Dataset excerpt
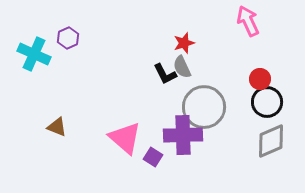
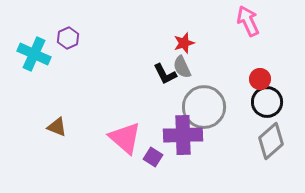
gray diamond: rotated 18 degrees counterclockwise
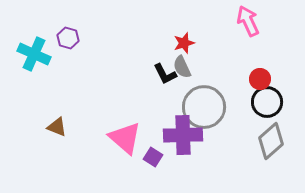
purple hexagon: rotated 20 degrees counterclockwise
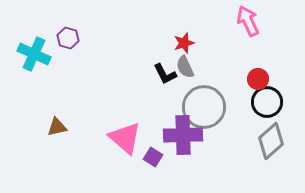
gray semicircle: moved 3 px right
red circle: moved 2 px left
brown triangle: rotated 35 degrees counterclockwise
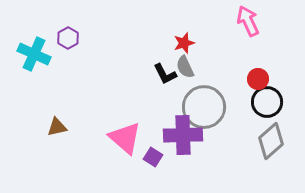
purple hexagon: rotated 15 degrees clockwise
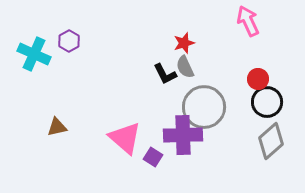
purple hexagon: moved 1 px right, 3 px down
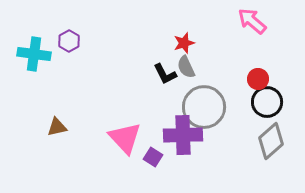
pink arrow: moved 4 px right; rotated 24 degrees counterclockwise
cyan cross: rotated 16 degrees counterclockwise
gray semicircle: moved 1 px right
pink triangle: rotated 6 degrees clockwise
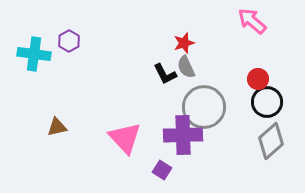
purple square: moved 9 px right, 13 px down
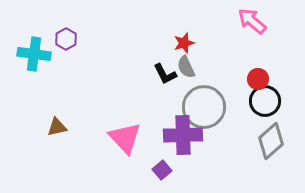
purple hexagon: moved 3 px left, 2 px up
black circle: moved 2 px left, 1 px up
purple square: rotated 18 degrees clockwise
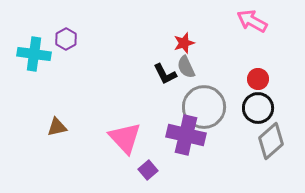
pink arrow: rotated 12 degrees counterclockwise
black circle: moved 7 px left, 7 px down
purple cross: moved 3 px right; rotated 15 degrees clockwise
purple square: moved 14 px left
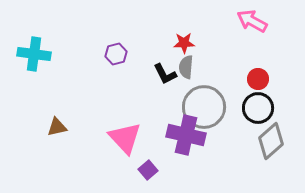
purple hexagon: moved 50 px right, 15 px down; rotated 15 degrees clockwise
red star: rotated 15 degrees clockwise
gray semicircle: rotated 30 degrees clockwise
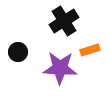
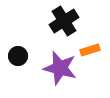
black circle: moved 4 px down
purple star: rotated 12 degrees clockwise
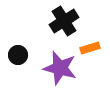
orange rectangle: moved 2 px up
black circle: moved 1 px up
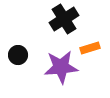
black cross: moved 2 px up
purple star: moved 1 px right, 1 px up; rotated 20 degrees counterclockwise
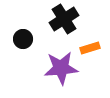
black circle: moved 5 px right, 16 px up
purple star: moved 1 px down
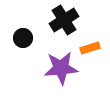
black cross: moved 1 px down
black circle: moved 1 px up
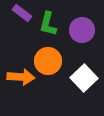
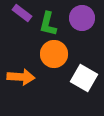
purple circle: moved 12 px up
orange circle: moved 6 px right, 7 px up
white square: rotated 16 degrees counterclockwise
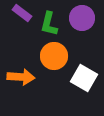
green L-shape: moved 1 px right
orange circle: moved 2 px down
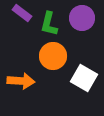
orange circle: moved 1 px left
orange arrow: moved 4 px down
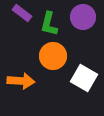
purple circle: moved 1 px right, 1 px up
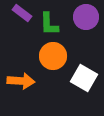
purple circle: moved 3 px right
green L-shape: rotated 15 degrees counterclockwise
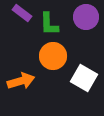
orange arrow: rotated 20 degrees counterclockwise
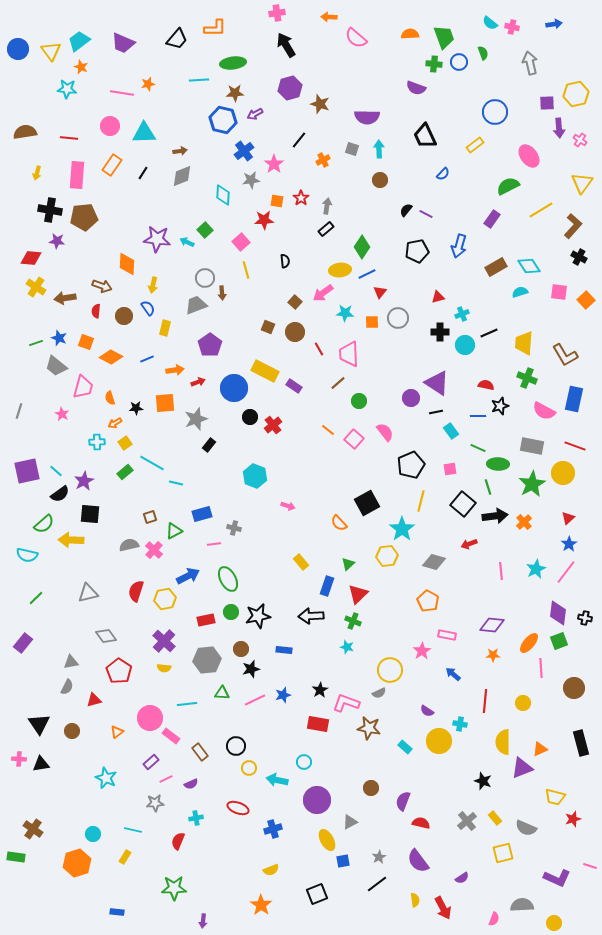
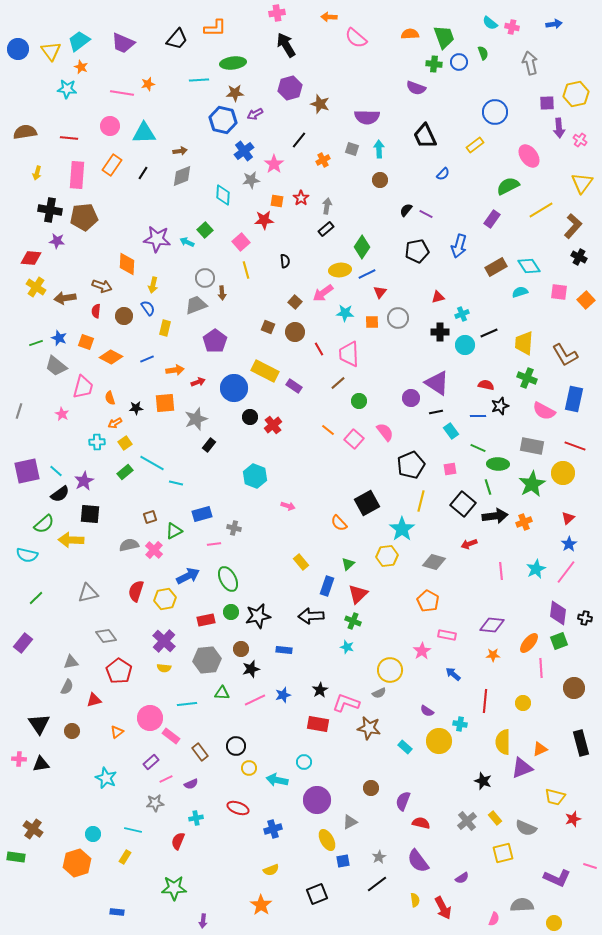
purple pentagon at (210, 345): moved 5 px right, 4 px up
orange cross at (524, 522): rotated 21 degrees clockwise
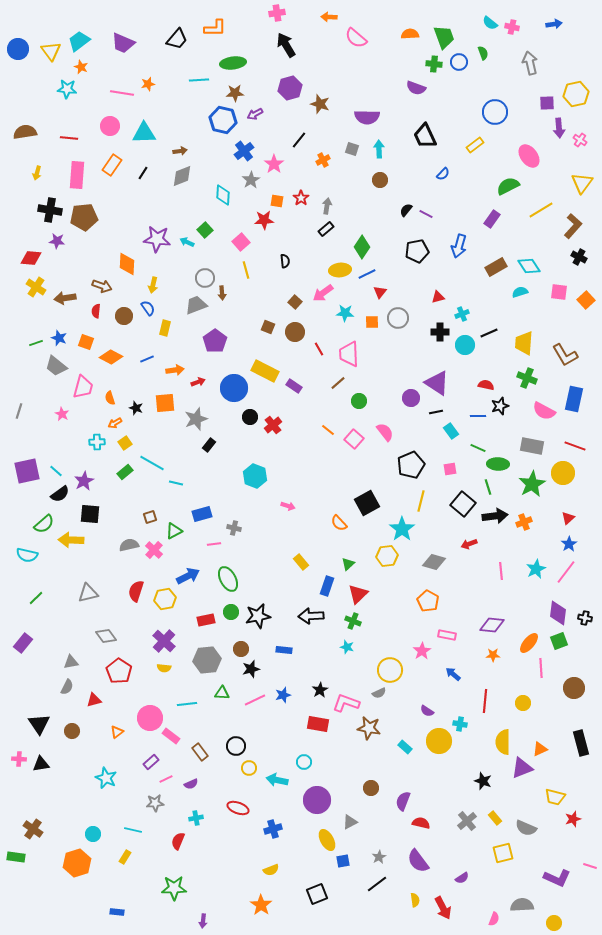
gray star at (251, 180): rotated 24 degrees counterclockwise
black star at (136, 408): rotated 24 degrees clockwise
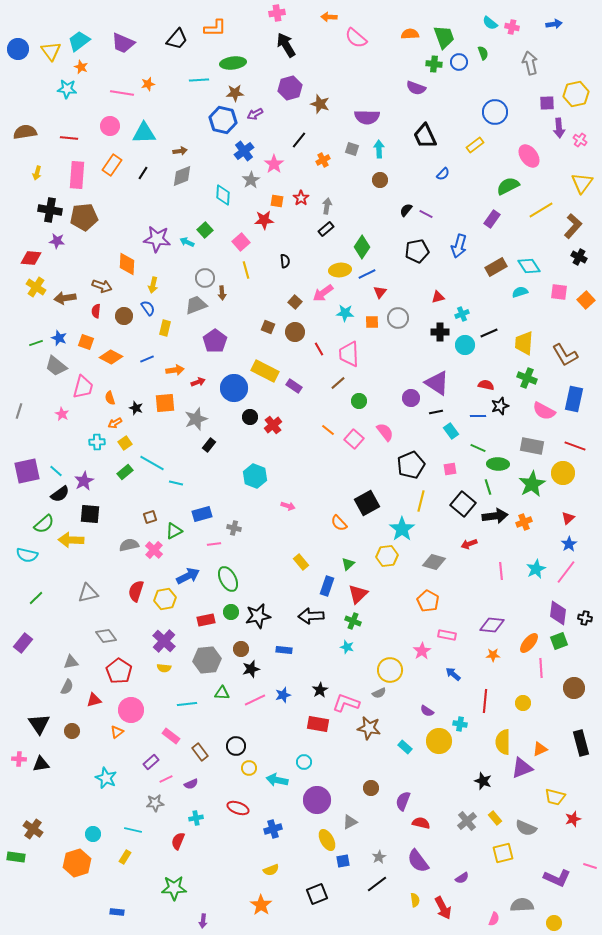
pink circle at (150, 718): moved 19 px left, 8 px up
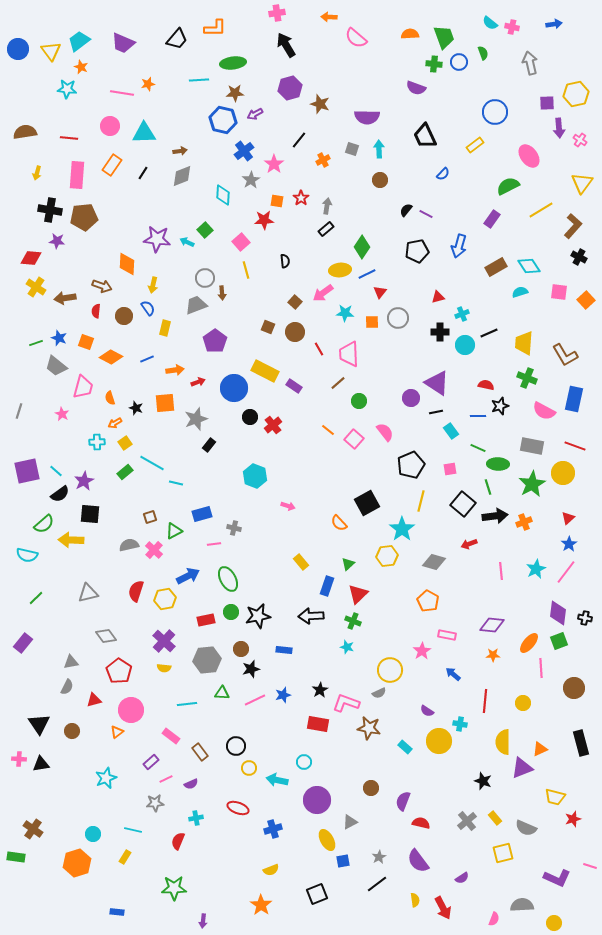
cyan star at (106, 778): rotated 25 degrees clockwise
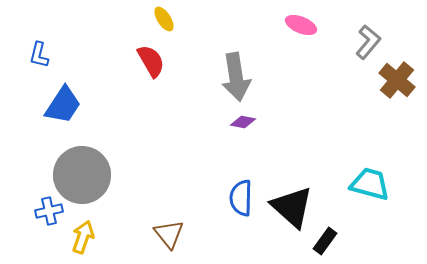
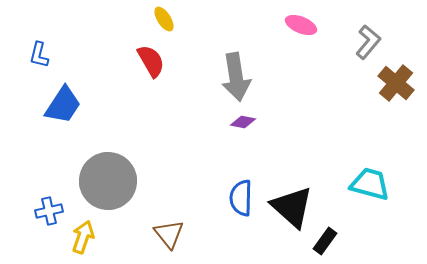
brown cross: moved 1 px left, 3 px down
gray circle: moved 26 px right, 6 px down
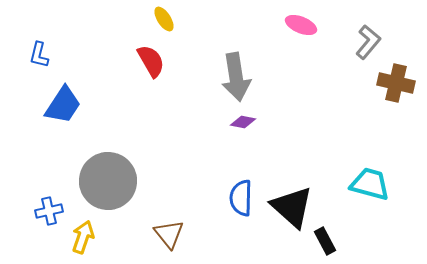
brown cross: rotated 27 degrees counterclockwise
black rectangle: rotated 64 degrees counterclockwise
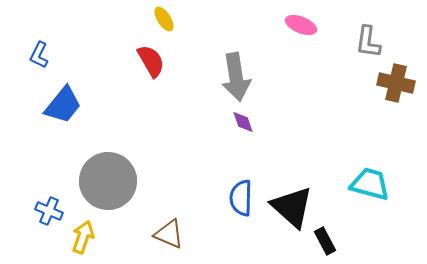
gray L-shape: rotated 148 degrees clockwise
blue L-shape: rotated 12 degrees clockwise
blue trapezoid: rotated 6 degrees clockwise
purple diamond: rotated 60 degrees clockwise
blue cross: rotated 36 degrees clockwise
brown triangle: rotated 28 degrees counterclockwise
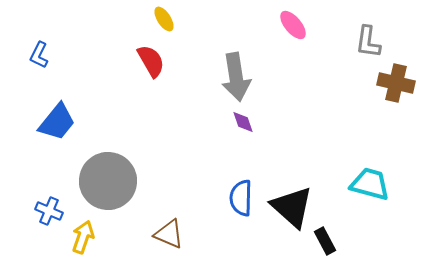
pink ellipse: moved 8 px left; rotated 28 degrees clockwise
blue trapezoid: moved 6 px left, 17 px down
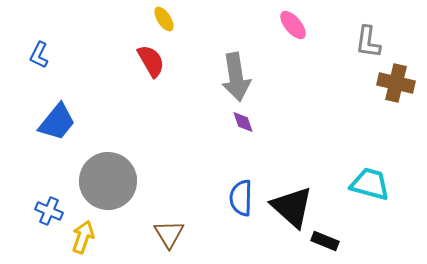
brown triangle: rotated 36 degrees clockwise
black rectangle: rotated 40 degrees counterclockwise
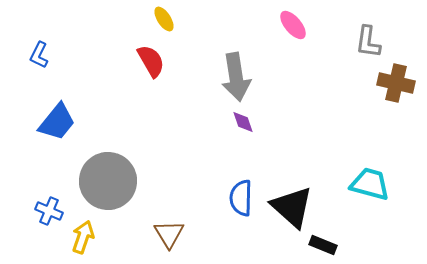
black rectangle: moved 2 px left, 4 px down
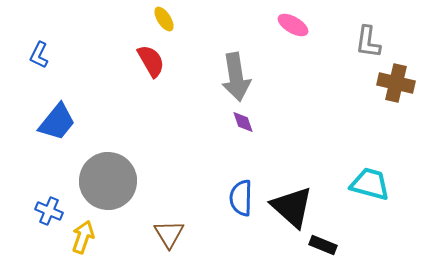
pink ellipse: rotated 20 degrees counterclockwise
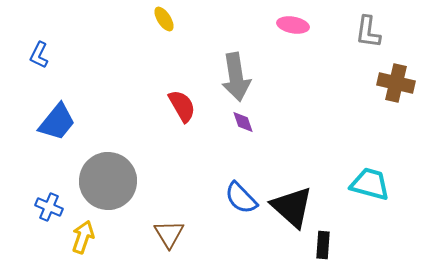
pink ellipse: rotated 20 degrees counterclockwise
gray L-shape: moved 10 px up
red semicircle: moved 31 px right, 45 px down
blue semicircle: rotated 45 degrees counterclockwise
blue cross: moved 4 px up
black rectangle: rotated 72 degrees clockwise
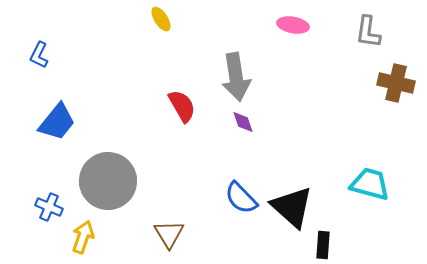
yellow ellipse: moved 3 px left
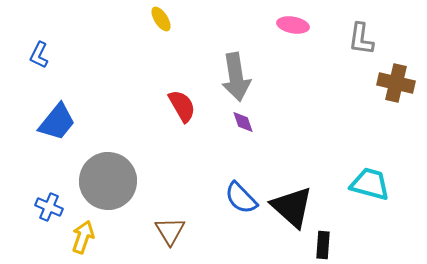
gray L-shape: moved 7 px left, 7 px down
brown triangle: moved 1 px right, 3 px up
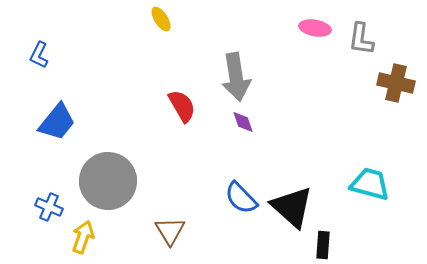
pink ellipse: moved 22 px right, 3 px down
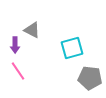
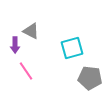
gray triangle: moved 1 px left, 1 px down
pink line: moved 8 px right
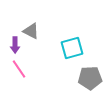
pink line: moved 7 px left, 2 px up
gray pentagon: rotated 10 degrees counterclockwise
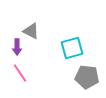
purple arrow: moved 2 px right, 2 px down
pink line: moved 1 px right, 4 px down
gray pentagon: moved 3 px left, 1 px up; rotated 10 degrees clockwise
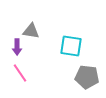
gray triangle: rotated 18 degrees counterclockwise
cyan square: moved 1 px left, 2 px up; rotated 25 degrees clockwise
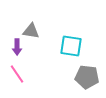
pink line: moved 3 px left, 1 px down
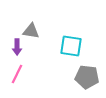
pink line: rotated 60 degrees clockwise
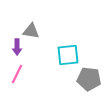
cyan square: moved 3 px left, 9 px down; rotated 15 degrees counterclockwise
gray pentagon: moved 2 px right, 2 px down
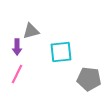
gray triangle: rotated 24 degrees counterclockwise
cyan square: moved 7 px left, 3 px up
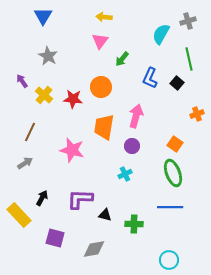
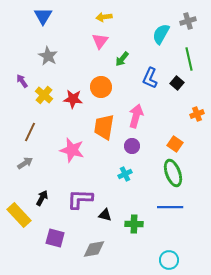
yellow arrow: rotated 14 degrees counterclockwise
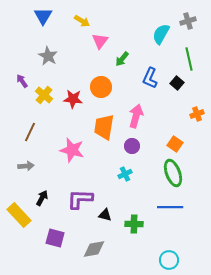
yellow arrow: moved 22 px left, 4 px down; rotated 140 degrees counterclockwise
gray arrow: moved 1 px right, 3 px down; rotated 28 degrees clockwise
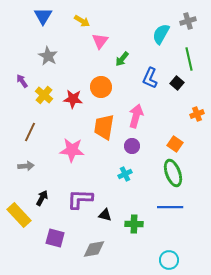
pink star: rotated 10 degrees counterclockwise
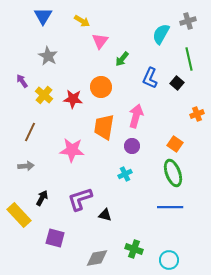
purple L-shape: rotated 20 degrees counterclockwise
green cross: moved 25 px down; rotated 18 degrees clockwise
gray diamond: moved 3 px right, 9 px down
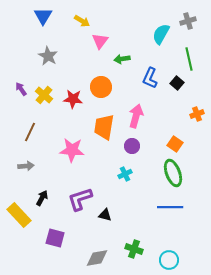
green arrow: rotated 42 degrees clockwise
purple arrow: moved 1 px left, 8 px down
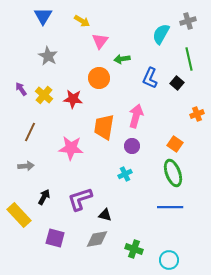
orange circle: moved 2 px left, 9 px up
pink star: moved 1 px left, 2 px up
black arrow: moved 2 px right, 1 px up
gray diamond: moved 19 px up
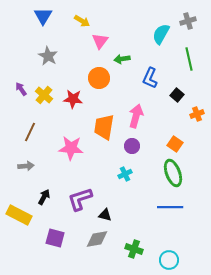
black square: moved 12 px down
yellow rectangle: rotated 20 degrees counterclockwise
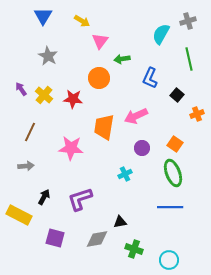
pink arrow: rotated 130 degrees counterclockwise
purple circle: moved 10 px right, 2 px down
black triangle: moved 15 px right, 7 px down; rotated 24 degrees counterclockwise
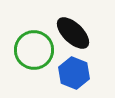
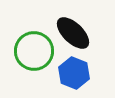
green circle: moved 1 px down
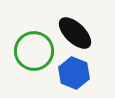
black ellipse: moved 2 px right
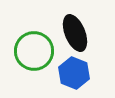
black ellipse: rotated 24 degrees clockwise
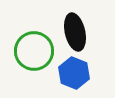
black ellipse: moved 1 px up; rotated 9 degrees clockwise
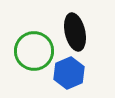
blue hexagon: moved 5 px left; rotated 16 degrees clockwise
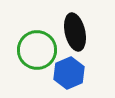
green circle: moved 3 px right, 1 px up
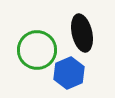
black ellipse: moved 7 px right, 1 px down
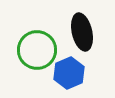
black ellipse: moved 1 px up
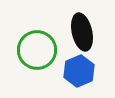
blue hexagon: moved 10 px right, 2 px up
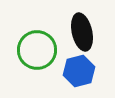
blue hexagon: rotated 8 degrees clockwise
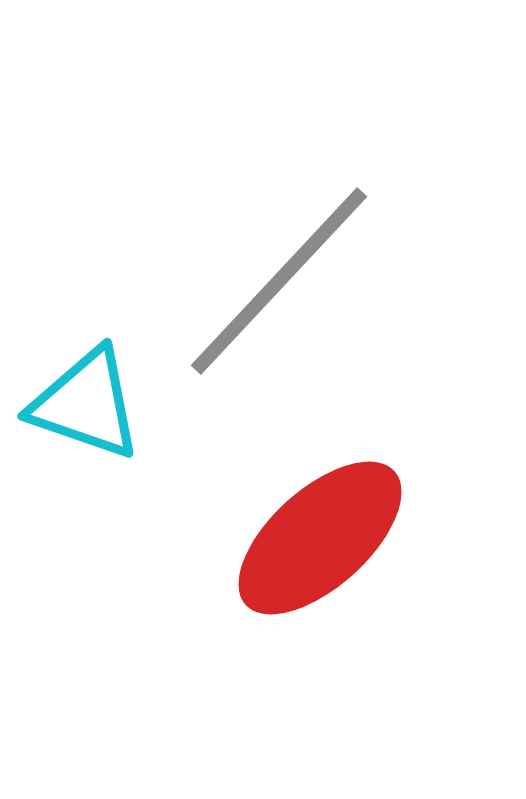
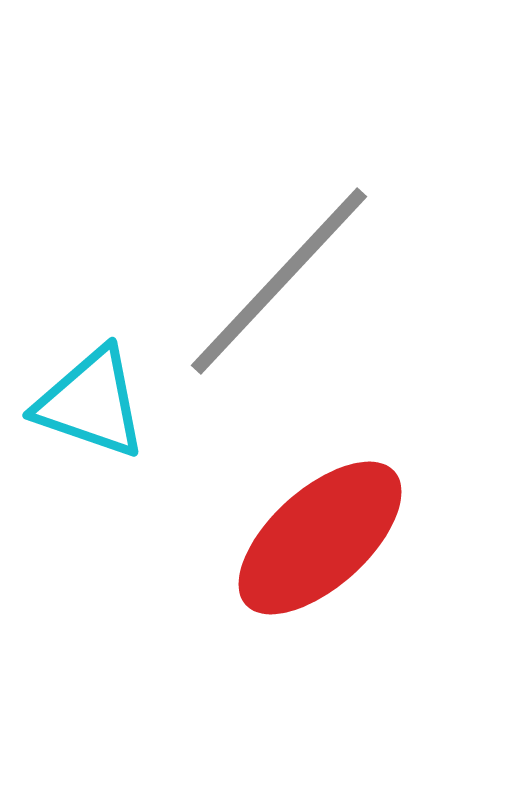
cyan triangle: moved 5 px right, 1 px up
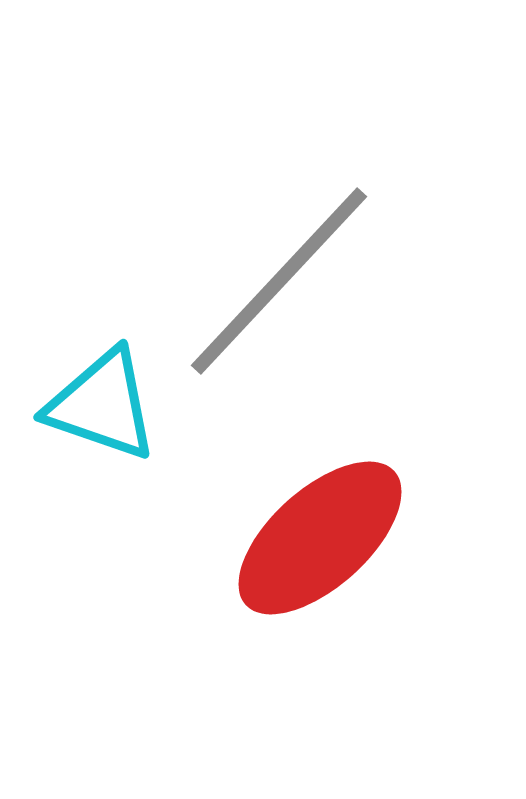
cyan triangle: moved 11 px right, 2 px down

Task brief:
Copy word for word the lines of the listing starting at the line containing "pink line: moved 7 px left, 2 px up" and ending at the line containing "cyan triangle: moved 5 px right, 1 px up", with both of those lines included. Leave out the pictures.

Task output:
pink line: moved 7 px left, 2 px up
gray pentagon: rotated 10 degrees counterclockwise
purple arrow: moved 2 px right, 2 px down
pink line: moved 1 px right, 4 px down
gray pentagon: moved 3 px left, 1 px up; rotated 10 degrees clockwise
gray triangle: rotated 18 degrees counterclockwise
cyan square: moved 1 px left, 2 px up; rotated 25 degrees clockwise
pink line: moved 3 px left, 1 px down
pink line: rotated 60 degrees clockwise
cyan square: moved 3 px left, 9 px down; rotated 15 degrees counterclockwise
gray pentagon: moved 2 px right, 2 px down
gray triangle: rotated 24 degrees counterclockwise
cyan square: moved 7 px left, 3 px up
yellow arrow: rotated 14 degrees counterclockwise
yellow arrow: moved 22 px left, 4 px down; rotated 140 degrees counterclockwise
gray arrow: moved 1 px right, 3 px down; rotated 28 degrees clockwise
pink star: rotated 10 degrees counterclockwise
purple L-shape: rotated 20 degrees counterclockwise
green cross: moved 25 px down; rotated 18 degrees clockwise
gray diamond: moved 3 px right, 9 px down
green arrow: rotated 42 degrees clockwise
purple arrow: moved 1 px left, 8 px down
orange circle: moved 2 px left, 9 px up
pink star: moved 1 px left, 2 px up
black arrow: moved 2 px right, 1 px up
gray diamond: moved 19 px up
black square: moved 12 px down
yellow rectangle: rotated 20 degrees counterclockwise
pink arrow: rotated 130 degrees counterclockwise
purple circle: moved 10 px right, 2 px down
black triangle: moved 15 px right, 7 px down; rotated 24 degrees counterclockwise
green circle: moved 1 px down
black ellipse: moved 2 px right
black ellipse: rotated 24 degrees clockwise
black ellipse: moved 1 px up; rotated 9 degrees clockwise
blue hexagon: moved 5 px left; rotated 16 degrees clockwise
green circle: moved 3 px right, 1 px up
black ellipse: moved 7 px right, 1 px down
black ellipse: moved 1 px up
blue hexagon: moved 10 px right, 2 px up
blue hexagon: rotated 8 degrees clockwise
cyan triangle: moved 5 px right, 1 px up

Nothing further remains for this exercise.